----- THE DATA -----
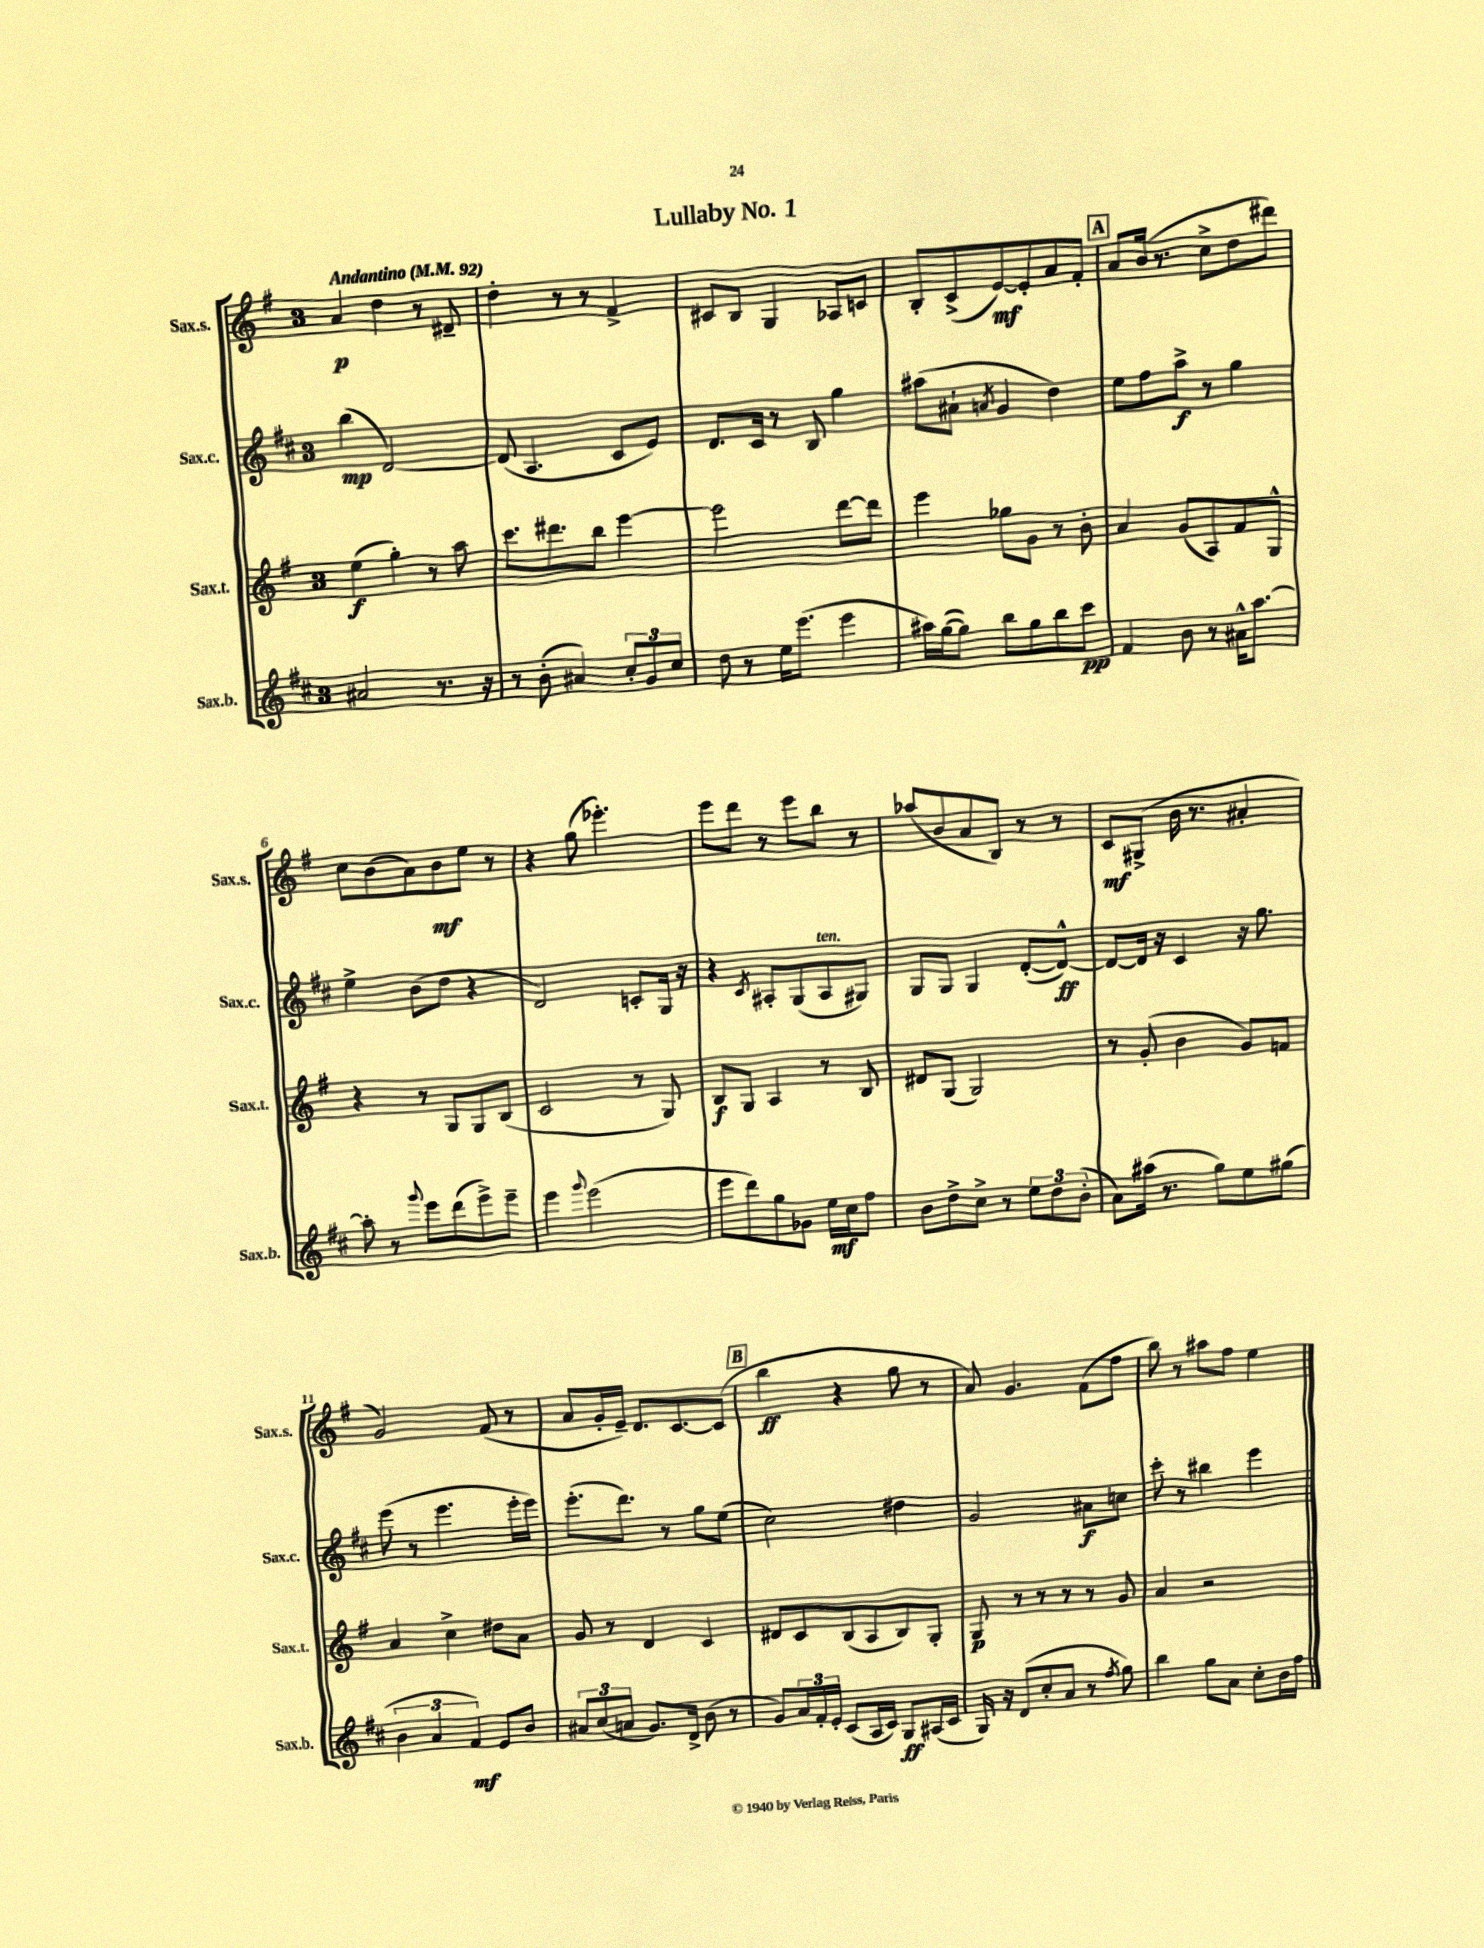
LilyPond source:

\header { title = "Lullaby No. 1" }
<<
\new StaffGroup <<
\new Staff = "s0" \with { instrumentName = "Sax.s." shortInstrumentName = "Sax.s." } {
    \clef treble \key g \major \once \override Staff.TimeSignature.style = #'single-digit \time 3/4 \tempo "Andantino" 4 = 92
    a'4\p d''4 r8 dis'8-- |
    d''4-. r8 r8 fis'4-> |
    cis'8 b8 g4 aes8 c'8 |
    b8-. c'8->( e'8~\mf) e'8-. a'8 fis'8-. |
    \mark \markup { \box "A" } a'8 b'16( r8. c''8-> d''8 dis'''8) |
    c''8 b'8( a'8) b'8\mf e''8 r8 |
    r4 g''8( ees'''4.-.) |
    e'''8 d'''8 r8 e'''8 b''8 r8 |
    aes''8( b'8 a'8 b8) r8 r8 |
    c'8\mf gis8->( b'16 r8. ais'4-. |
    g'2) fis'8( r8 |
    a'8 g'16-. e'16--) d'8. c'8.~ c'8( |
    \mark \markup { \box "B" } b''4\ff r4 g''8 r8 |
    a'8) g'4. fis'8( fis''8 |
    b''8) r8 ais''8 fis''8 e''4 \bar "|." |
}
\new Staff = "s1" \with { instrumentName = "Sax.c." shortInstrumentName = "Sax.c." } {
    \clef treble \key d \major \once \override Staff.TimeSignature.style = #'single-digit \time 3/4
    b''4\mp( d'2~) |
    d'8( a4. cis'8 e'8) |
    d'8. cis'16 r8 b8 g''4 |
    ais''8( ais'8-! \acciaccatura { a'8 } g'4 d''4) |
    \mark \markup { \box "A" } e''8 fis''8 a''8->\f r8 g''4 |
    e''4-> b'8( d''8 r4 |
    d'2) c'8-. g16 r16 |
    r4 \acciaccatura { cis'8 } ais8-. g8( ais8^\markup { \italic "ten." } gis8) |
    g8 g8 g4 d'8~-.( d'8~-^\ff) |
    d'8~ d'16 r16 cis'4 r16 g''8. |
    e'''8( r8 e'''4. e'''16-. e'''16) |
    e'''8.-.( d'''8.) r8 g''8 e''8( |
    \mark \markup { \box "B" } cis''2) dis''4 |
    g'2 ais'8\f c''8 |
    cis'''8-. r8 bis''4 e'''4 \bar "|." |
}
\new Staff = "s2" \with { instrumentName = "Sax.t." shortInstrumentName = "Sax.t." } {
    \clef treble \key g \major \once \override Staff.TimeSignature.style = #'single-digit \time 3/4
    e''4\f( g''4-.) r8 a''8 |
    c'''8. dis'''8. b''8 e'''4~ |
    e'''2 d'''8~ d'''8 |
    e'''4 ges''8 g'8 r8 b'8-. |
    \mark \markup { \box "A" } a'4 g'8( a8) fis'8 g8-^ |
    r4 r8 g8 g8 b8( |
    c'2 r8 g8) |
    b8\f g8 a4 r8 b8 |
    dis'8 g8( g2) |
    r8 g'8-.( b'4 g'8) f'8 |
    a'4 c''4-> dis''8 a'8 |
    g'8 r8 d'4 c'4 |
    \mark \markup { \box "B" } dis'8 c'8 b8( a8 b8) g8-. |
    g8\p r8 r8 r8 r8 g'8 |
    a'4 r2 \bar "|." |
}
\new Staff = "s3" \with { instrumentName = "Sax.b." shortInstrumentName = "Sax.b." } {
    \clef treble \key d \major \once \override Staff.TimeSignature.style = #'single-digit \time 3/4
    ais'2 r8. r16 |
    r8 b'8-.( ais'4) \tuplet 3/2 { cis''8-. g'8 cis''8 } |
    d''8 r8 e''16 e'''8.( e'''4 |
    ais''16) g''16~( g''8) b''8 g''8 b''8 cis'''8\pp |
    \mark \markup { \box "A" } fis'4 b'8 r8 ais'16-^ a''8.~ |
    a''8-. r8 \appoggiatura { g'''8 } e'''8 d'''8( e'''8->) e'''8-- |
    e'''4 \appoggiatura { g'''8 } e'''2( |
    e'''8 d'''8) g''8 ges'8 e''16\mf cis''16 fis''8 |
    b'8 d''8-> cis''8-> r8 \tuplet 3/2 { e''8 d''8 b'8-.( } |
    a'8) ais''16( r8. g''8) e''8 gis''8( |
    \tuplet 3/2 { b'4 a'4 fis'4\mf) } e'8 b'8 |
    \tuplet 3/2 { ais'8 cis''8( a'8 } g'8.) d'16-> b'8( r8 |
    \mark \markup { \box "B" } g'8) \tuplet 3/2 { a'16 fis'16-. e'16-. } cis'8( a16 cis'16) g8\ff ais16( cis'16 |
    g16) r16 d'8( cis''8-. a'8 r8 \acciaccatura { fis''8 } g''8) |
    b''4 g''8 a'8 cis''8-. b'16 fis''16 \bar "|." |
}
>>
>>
-----
----- THE DATA -----
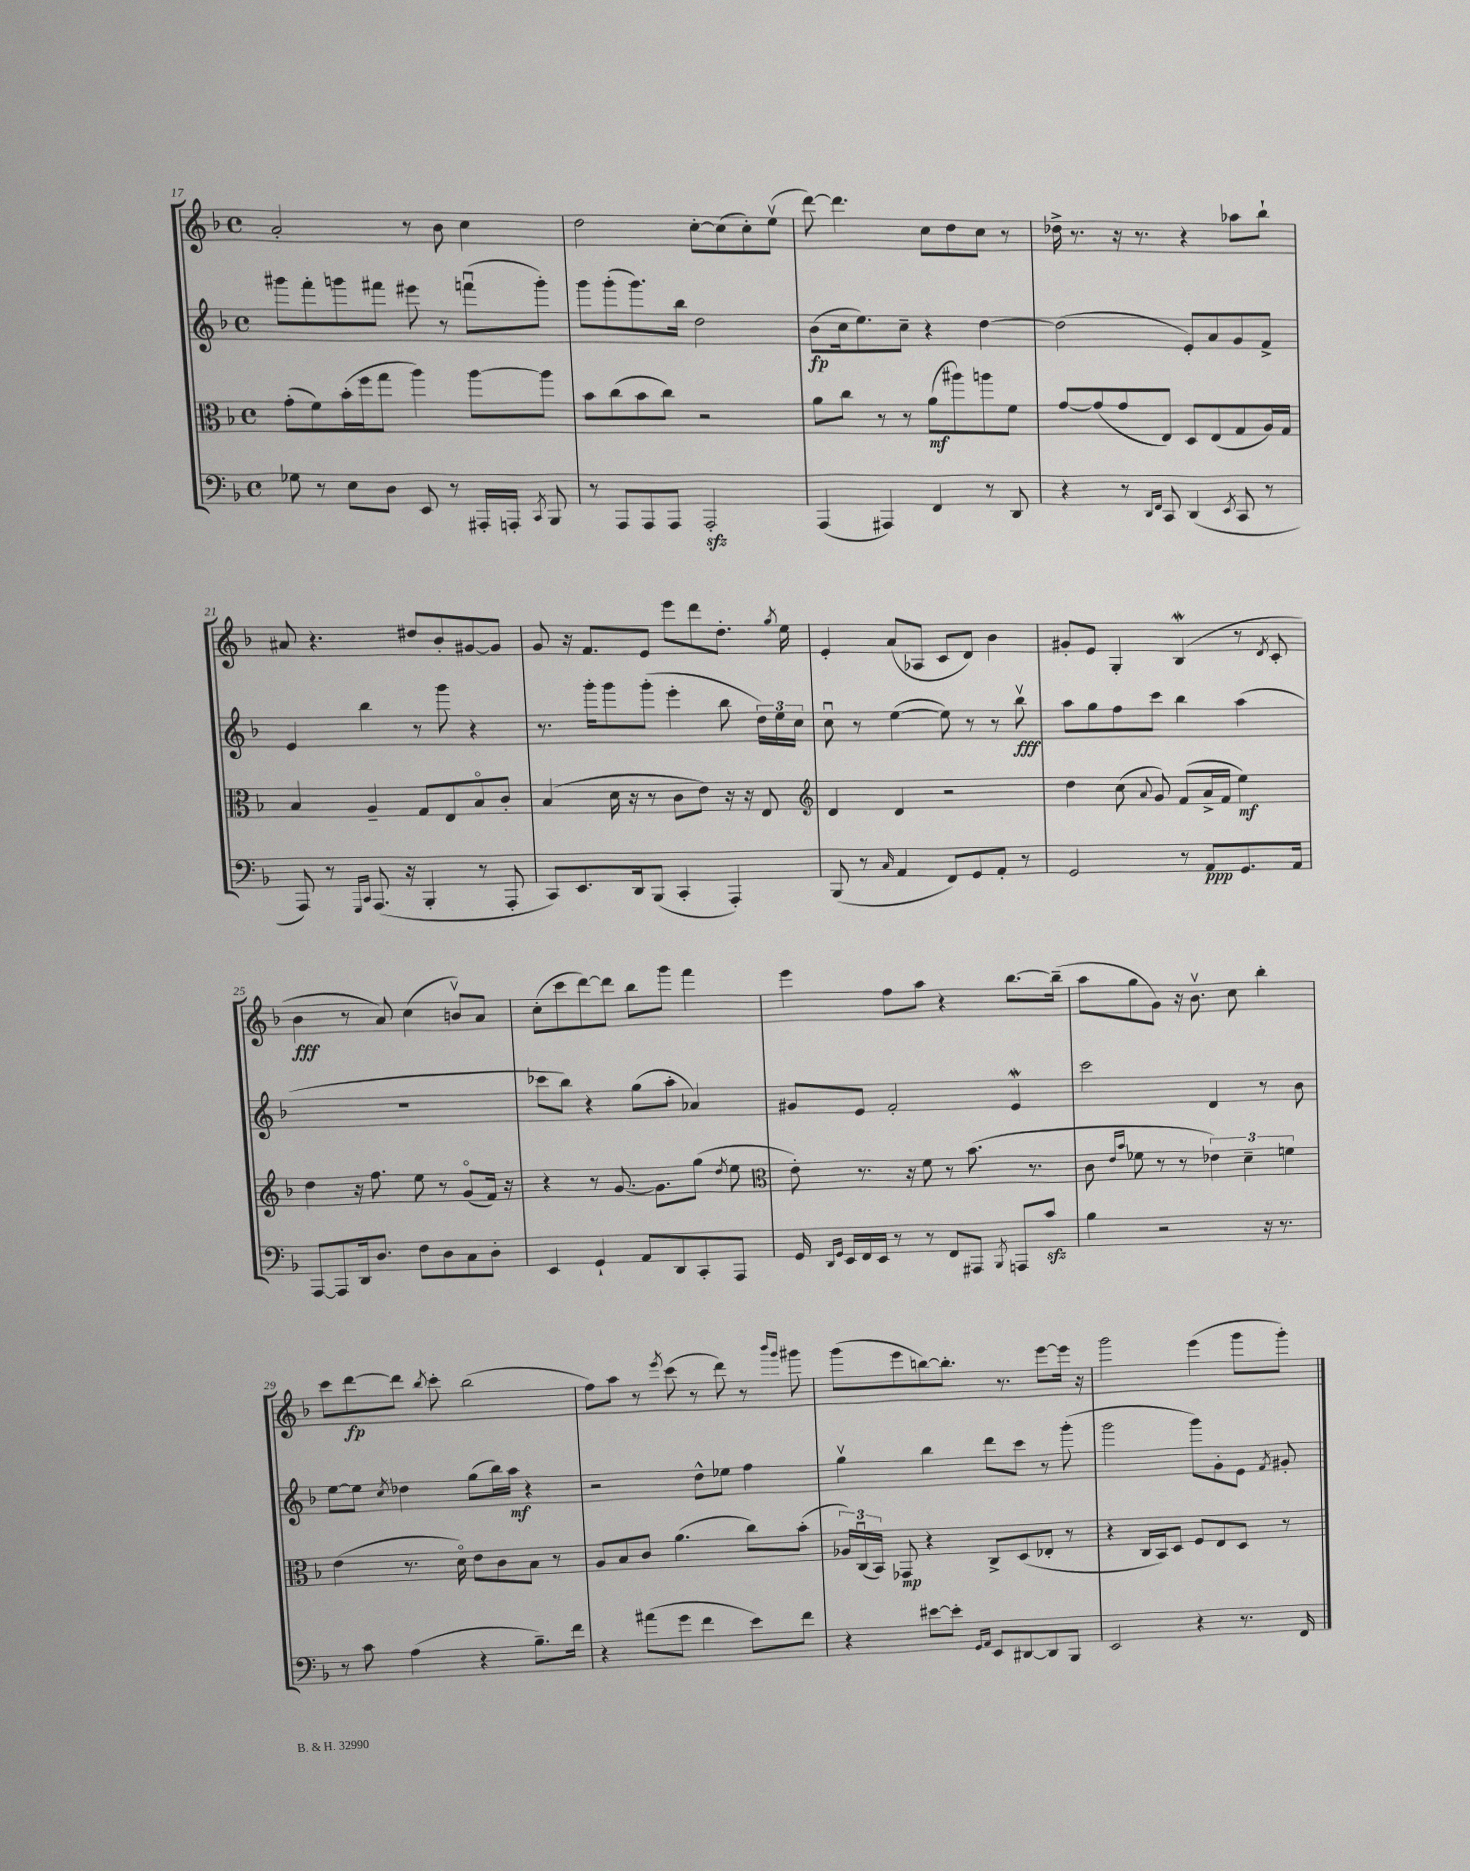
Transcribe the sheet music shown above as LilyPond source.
-----
- _WHAT YOU HAVE TO DO_: From the entries above, copy out every line that contains the word "tuplet", matching case exactly.

- _THE REPLY_:
    r8 b'8-.( ais'4) \tuplet 3/2 { cis''8-. g'8 cis''8 } |
    b'8 d''8-> cis''8-> r8 \tuplet 3/2 { e''8 d''8 b'8-.( } |
    \tuplet 3/2 { b'4 a'4 fis'4\mf) } e'8 b'8 |
    \tuplet 3/2 { ais'8 cis''8( a'8 } g'8.) d'16-> b'8( r8 |
    \mark \markup { \box "B" } g'8) \tuplet 3/2 { a'16 fis'16-. e'16-. } cis'8( a16 cis'16) g8\ff ais16( cis'16 |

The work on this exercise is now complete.